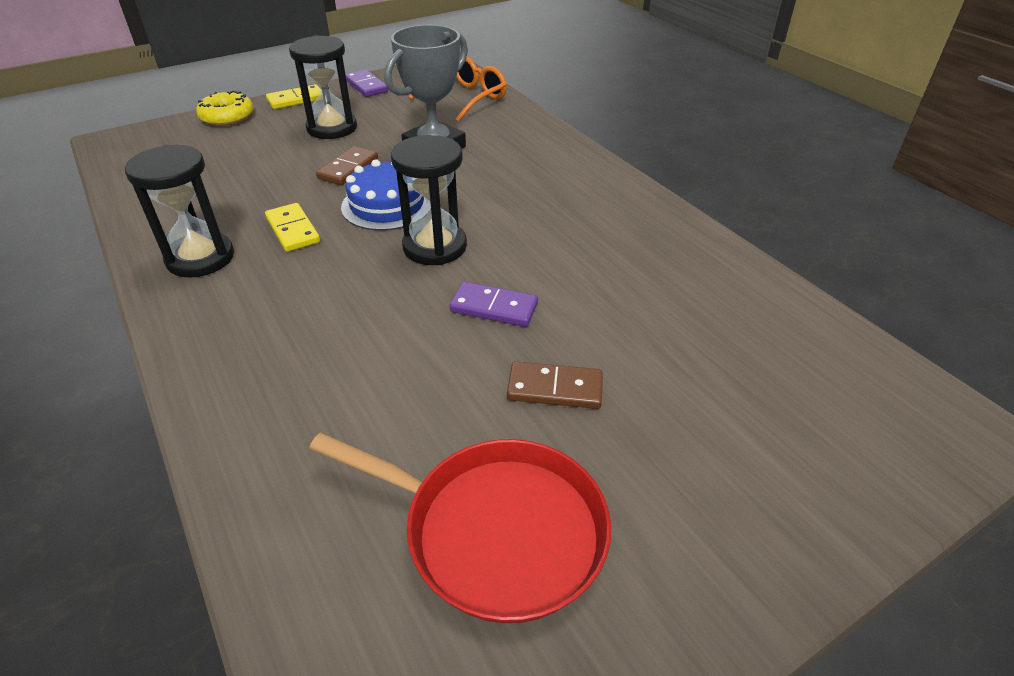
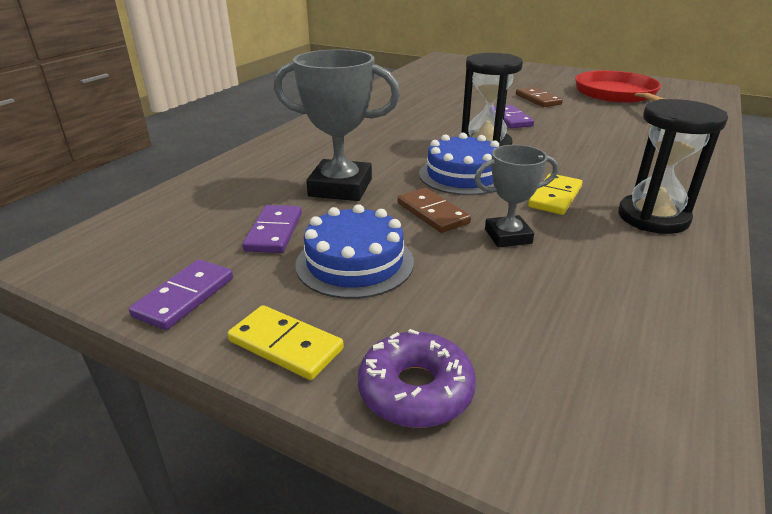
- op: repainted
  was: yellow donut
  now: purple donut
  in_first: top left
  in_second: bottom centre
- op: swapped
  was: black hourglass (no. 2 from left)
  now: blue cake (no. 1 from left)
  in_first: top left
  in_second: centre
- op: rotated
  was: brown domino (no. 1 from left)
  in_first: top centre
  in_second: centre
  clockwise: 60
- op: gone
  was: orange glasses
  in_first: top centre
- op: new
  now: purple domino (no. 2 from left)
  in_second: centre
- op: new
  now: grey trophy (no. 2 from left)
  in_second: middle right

-*-

> Task to carry out
Reproduce each line from the data that has "domino" in it.

> Exercise response
  was: brown domino (no. 1 from left)
  now: purple domino (no. 2 from left)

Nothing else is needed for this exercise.